▶ **ASSIGNED TASK**: Although the data below contains pictures, please reproduce only its words, exactly.

▶ **GIVEN MATERIAL**:

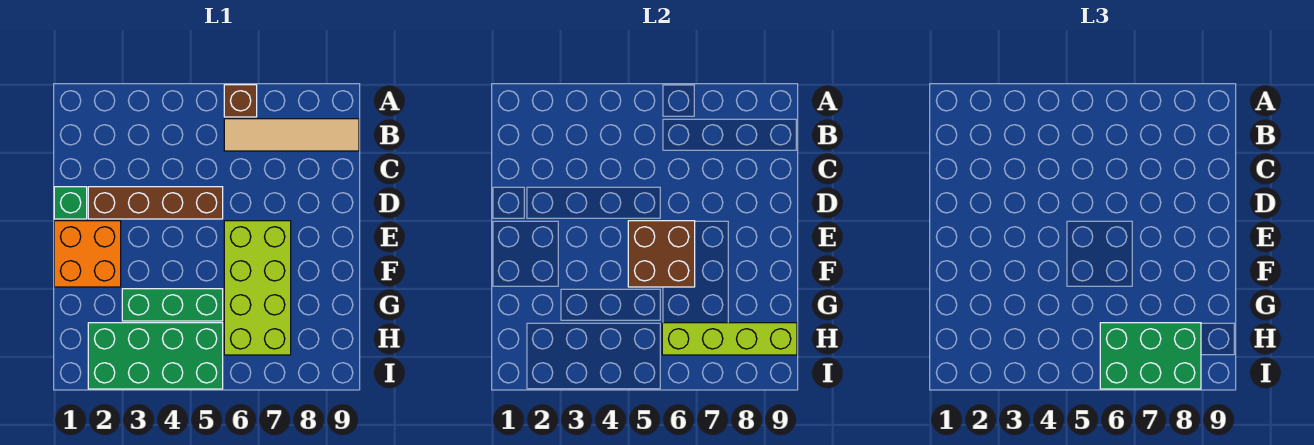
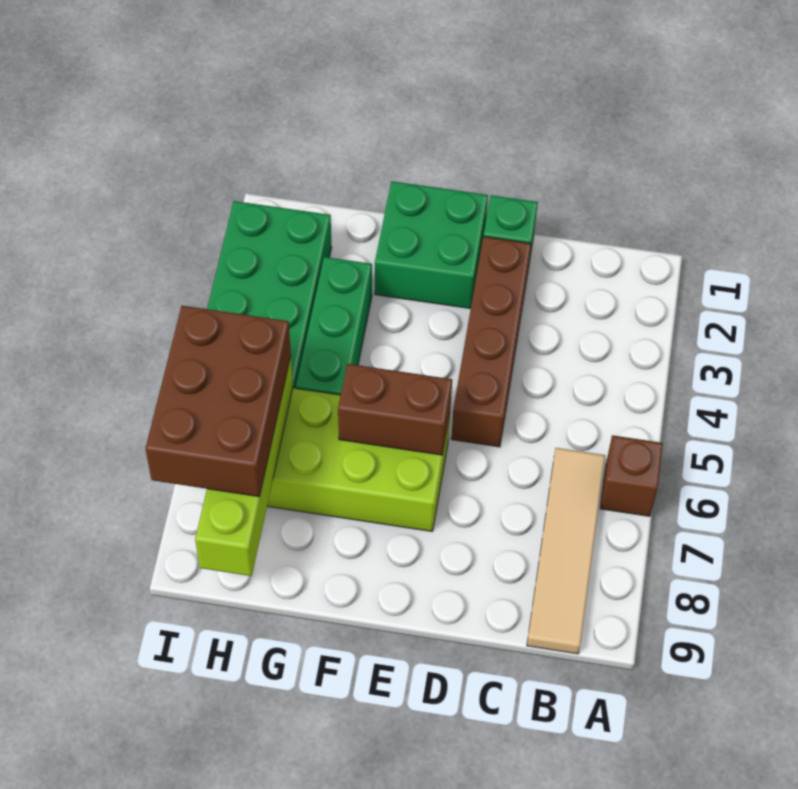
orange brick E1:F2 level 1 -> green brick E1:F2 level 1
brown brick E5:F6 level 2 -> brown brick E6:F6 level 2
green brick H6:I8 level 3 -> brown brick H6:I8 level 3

▶ **RESULT BELOW**:
orange brick E1:F2 level 1 -> green brick E1:F2 level 1
brown brick E5:F6 level 2 -> brown brick E6:F6 level 2
green brick H6:I8 level 3 -> brown brick H6:I8 level 3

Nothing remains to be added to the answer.